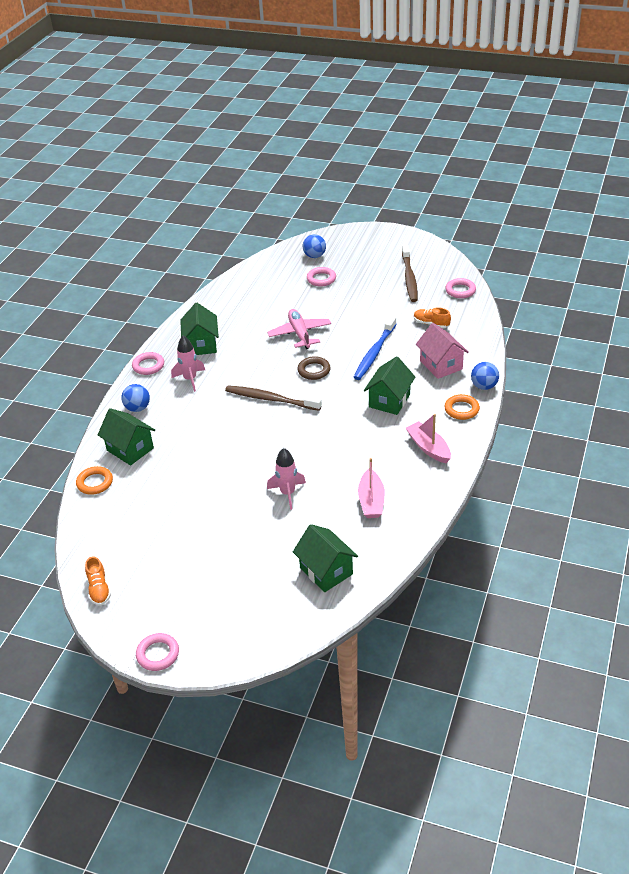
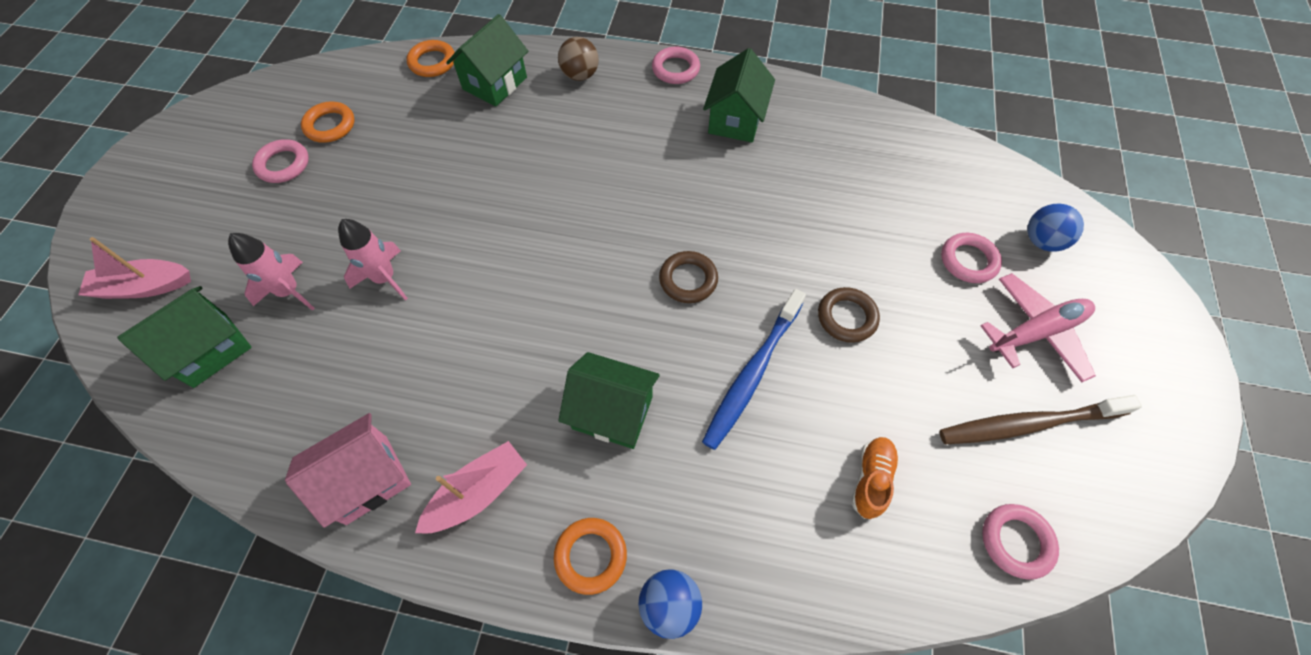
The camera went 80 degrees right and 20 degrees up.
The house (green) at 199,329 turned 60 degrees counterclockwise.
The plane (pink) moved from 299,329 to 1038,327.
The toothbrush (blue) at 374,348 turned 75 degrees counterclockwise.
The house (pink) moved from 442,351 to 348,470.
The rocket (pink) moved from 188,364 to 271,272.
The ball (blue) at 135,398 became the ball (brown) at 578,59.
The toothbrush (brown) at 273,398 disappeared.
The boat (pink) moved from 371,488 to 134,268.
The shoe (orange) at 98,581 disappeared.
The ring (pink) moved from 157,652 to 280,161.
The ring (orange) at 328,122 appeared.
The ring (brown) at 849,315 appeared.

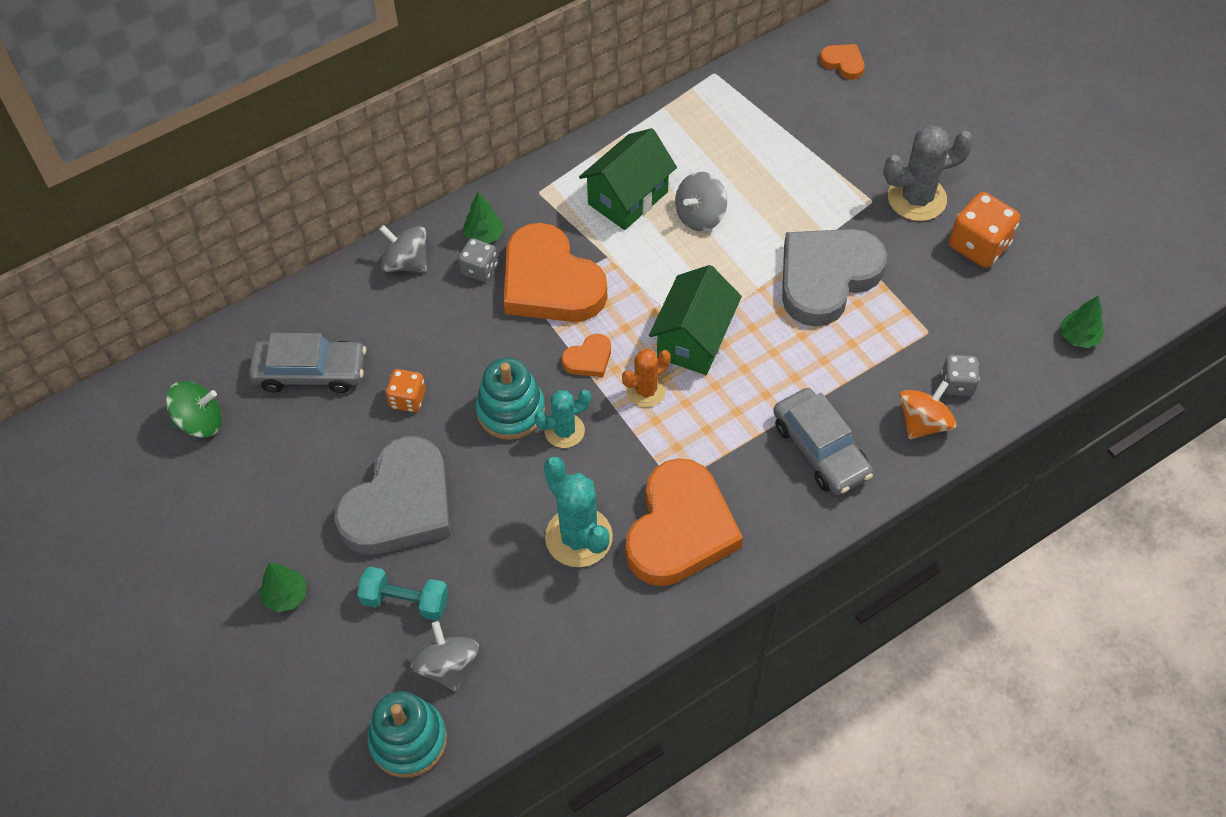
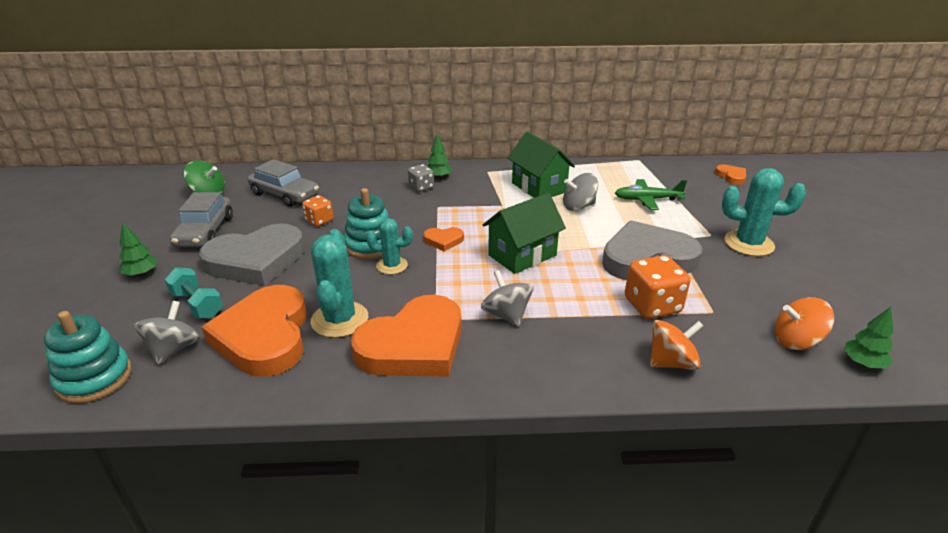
The camera went 30 degrees right and 25 degrees down.
The cactus (grey) at 928,173 became the cactus (turquoise) at 764,212.
The house (green) at 628,179 turned 75 degrees clockwise.
The dice (orange) moved from 984,230 to 657,287.
The heart (orange) moved from 555,272 to 254,331.
The spinning top (grey) moved from 403,248 to 507,298.
The cactus (orange) at 646,378 disappeared.
The dice (grey) at 960,375 disappeared.
The car (grey) moved from 823,441 to 201,219.
The plane (green) at 651,194 appeared.
The spinning top (orange) at 804,324 appeared.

*Problem to solve*
Reproduce the records above exactly, excluding every picture.

*Output for this exercise*
The camera went 80 degrees right and 20 degrees up.
The house (green) at 199,329 turned 60 degrees counterclockwise.
The plane (pink) moved from 299,329 to 1038,327.
The toothbrush (blue) at 374,348 turned 75 degrees counterclockwise.
The house (pink) moved from 442,351 to 348,470.
The rocket (pink) moved from 188,364 to 271,272.
The ball (blue) at 135,398 became the ball (brown) at 578,59.
The toothbrush (brown) at 273,398 disappeared.
The boat (pink) moved from 371,488 to 134,268.
The shoe (orange) at 98,581 disappeared.
The ring (pink) moved from 157,652 to 280,161.
The ring (orange) at 328,122 appeared.
The ring (brown) at 849,315 appeared.

The camera went 30 degrees right and 25 degrees down.
The cactus (grey) at 928,173 became the cactus (turquoise) at 764,212.
The house (green) at 628,179 turned 75 degrees clockwise.
The dice (orange) moved from 984,230 to 657,287.
The heart (orange) moved from 555,272 to 254,331.
The spinning top (grey) moved from 403,248 to 507,298.
The cactus (orange) at 646,378 disappeared.
The dice (grey) at 960,375 disappeared.
The car (grey) moved from 823,441 to 201,219.
The plane (green) at 651,194 appeared.
The spinning top (orange) at 804,324 appeared.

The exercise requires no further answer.